RECORD SET:

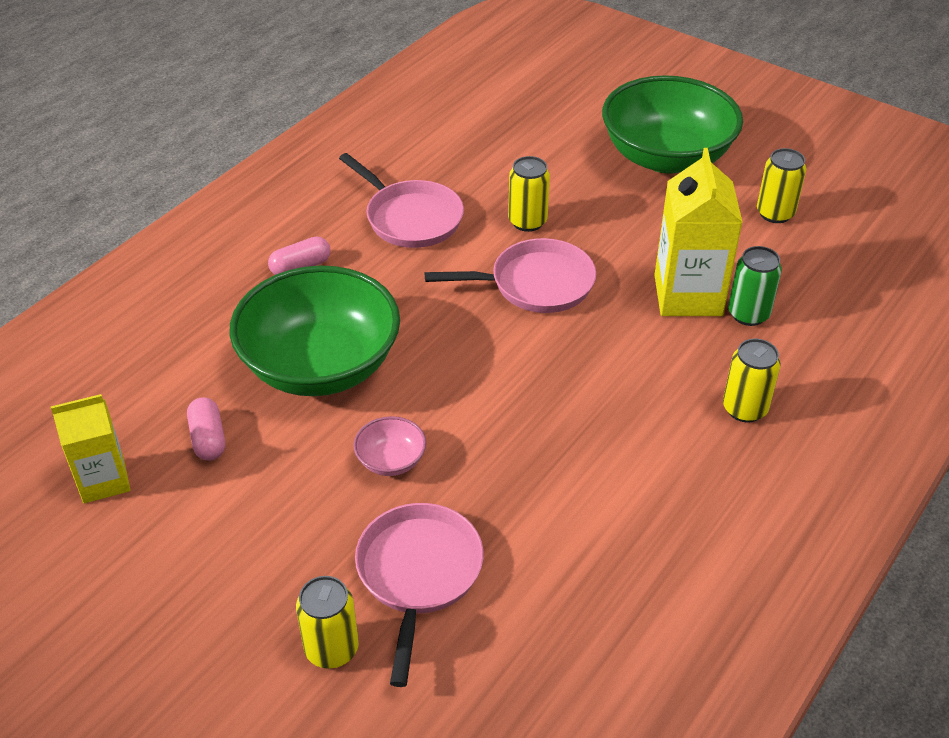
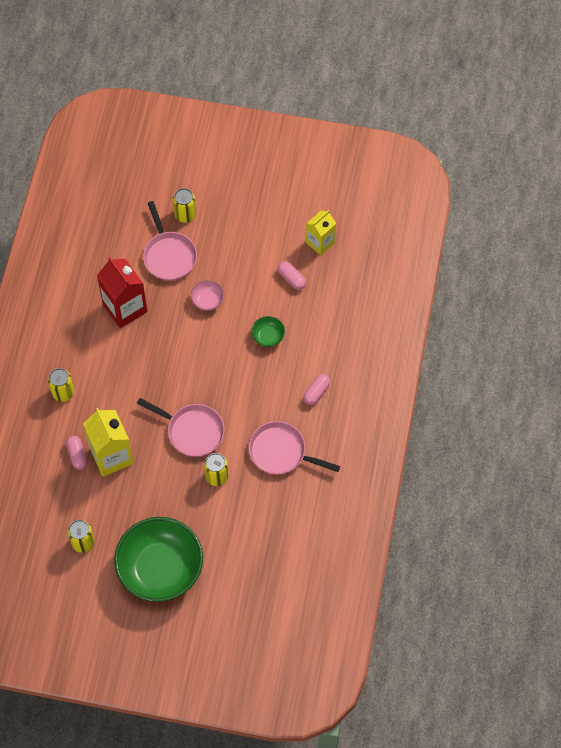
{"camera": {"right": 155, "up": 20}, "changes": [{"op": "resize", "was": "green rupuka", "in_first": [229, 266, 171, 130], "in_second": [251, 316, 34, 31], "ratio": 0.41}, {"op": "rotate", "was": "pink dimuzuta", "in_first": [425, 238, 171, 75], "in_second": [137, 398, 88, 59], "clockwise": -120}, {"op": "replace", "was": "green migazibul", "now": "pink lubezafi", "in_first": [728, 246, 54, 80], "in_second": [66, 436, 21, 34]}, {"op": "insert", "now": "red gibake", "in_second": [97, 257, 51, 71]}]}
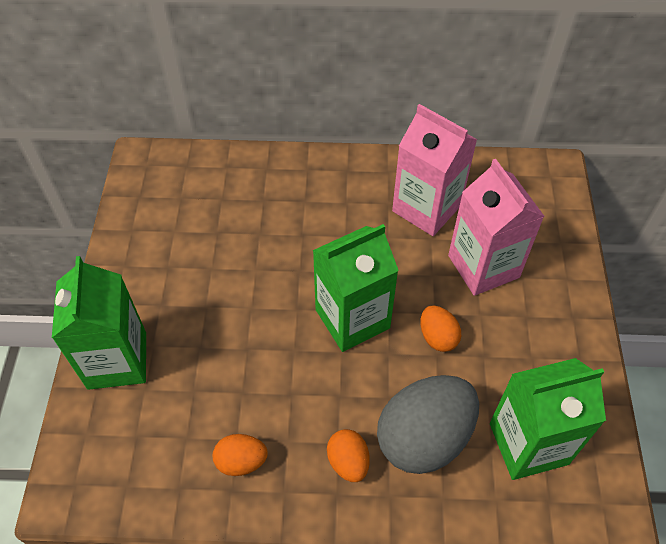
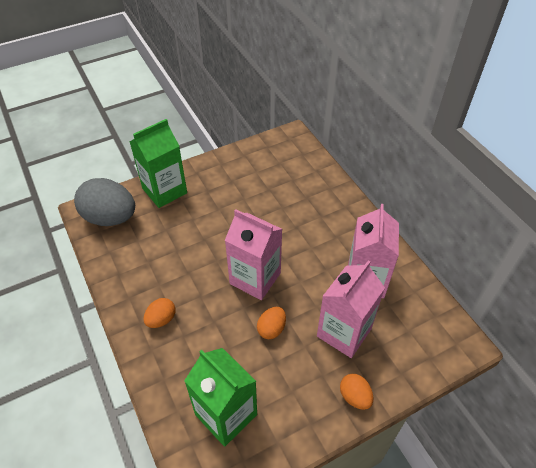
{"camera": {"right": 60, "up": -5}, "changes": [{"op": "move", "was": "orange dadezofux", "in_first": [213, 434, 55, 42], "in_second": [340, 374, 33, 36]}, {"op": "recolor", "was": "green gibake", "now": "pink gibake", "in_first": [313, 224, 86, 128], "in_second": [225, 209, 57, 91]}, {"op": "move", "was": "grey dadezofux", "in_first": [377, 375, 102, 99], "in_second": [74, 178, 61, 48]}]}
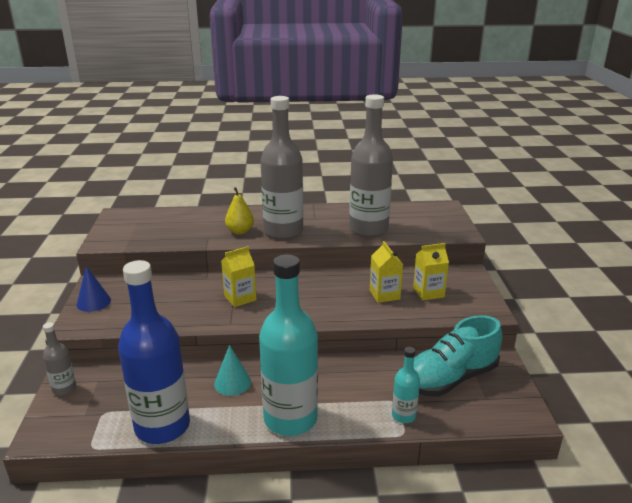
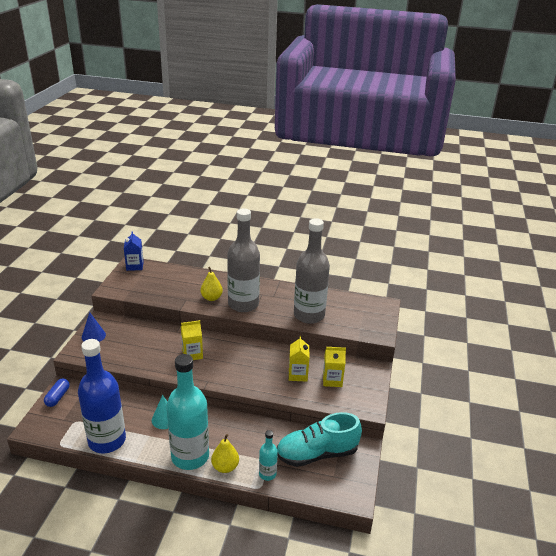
{"camera": {"right": 15, "up": 5}, "changes": [{"op": "replace", "was": "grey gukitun", "now": "blue lubezafi", "in_first": [43, 322, 33, 74], "in_second": [44, 379, 25, 28]}, {"op": "insert", "now": "blue gibake", "in_second": [124, 231, 20, 40]}, {"op": "insert", "now": "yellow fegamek", "in_second": [211, 434, 28, 39]}]}
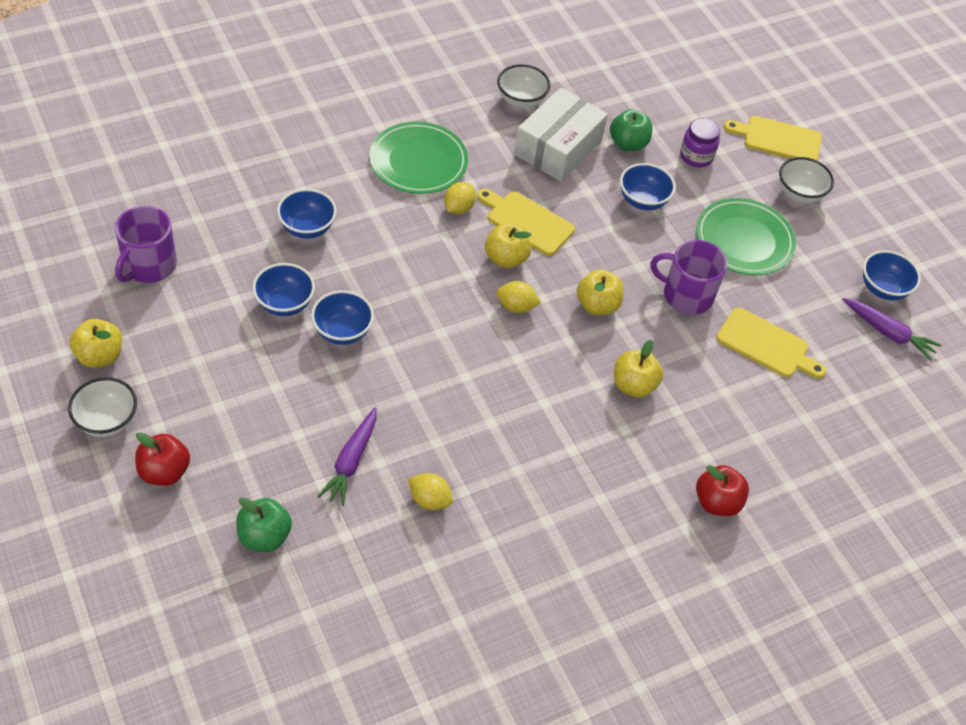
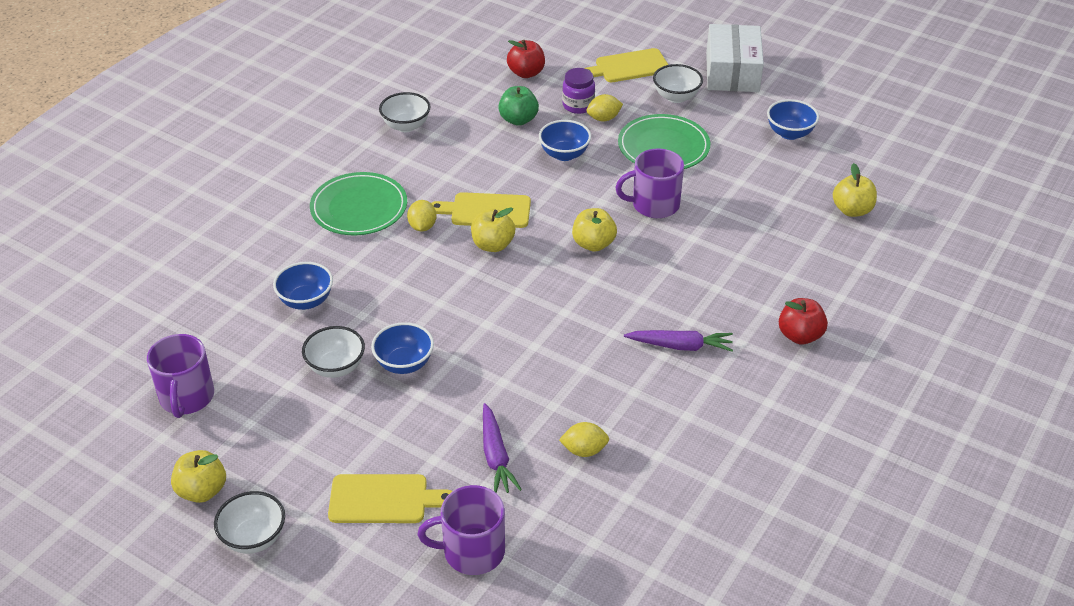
{"camera": {"right": -25, "up": -10}, "changes": [{"op": "move", "was": "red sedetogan", "in_first": [135, 432, 55, 54], "in_second": [507, 40, 38, 38]}, {"op": "replace", "was": "green sedetogan", "now": "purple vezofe", "in_first": [236, 497, 56, 55], "in_second": [418, 485, 87, 90]}, {"op": "recolor", "was": "blue rupuka", "now": "white rupuka", "in_first": [252, 263, 63, 53], "in_second": [302, 326, 63, 52]}, {"op": "move", "was": "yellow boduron", "in_first": [496, 281, 45, 32], "in_second": [587, 94, 36, 27]}, {"op": "move", "was": "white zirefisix", "in_first": [514, 88, 94, 94], "in_second": [706, 24, 58, 68]}, {"op": "move", "was": "yellow sedetogan", "in_first": [614, 340, 49, 58], "in_second": [833, 163, 44, 54]}, {"op": "move", "was": "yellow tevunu", "in_first": [716, 307, 110, 72], "in_second": [328, 474, 125, 49]}, {"op": "move", "was": "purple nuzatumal", "in_first": [842, 298, 99, 63], "in_second": [624, 330, 109, 22]}]}
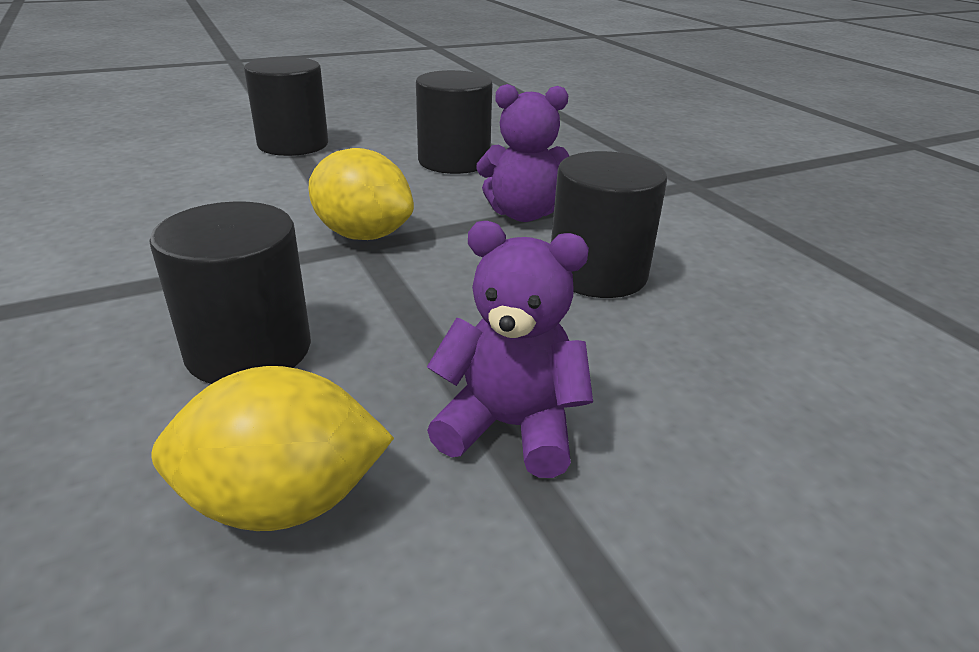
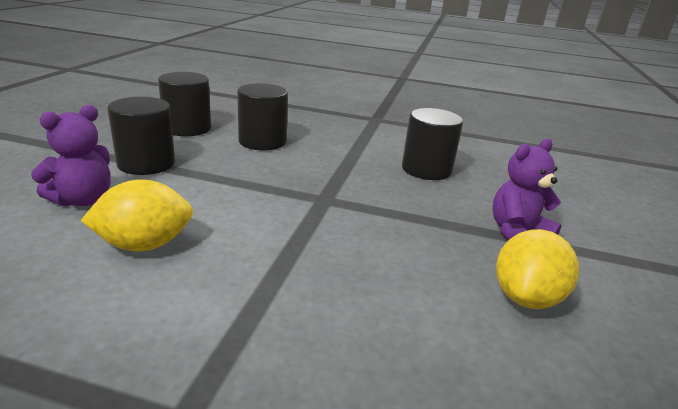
{"camera": {"right": -50, "up": -5}, "changes": [{"op": "move", "was": "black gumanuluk", "in_first": [149, 201, 162, 183], "in_second": [158, 72, 53, 64]}, {"op": "move", "was": "yellow boduron", "in_first": [309, 148, 105, 92], "in_second": [81, 179, 112, 72]}, {"op": "move", "was": "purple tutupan", "in_first": [477, 84, 92, 138], "in_second": [31, 105, 80, 102]}]}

WHAT YOU SHOULD DO:
Copy out every line in the listing where the word "blue" appears.

SOLVED EXERCISE:
{"camera": {"right": 15, "up": 5}, "changes": [{"op": "replace", "was": "grey gukitun", "now": "blue lubezafi", "in_first": [43, 322, 33, 74], "in_second": [44, 379, 25, 28]}, {"op": "insert", "now": "blue gibake", "in_second": [124, 231, 20, 40]}, {"op": "insert", "now": "yellow fegamek", "in_second": [211, 434, 28, 39]}]}
{"camera": {"right": -25, "up": -10}, "changes": [{"op": "move", "was": "red sedetogan", "in_first": [135, 432, 55, 54], "in_second": [507, 40, 38, 38]}, {"op": "replace", "was": "green sedetogan", "now": "purple vezofe", "in_first": [236, 497, 56, 55], "in_second": [418, 485, 87, 90]}, {"op": "recolor", "was": "blue rupuka", "now": "white rupuka", "in_first": [252, 263, 63, 53], "in_second": [302, 326, 63, 52]}, {"op": "move", "was": "yellow boduron", "in_first": [496, 281, 45, 32], "in_second": [587, 94, 36, 27]}, {"op": "move", "was": "white zirefisix", "in_first": [514, 88, 94, 94], "in_second": [706, 24, 58, 68]}, {"op": "move", "was": "yellow sedetogan", "in_first": [614, 340, 49, 58], "in_second": [833, 163, 44, 54]}, {"op": "move", "was": "yellow tevunu", "in_first": [716, 307, 110, 72], "in_second": [328, 474, 125, 49]}, {"op": "move", "was": "purple nuzatumal", "in_first": [842, 298, 99, 63], "in_second": [624, 330, 109, 22]}]}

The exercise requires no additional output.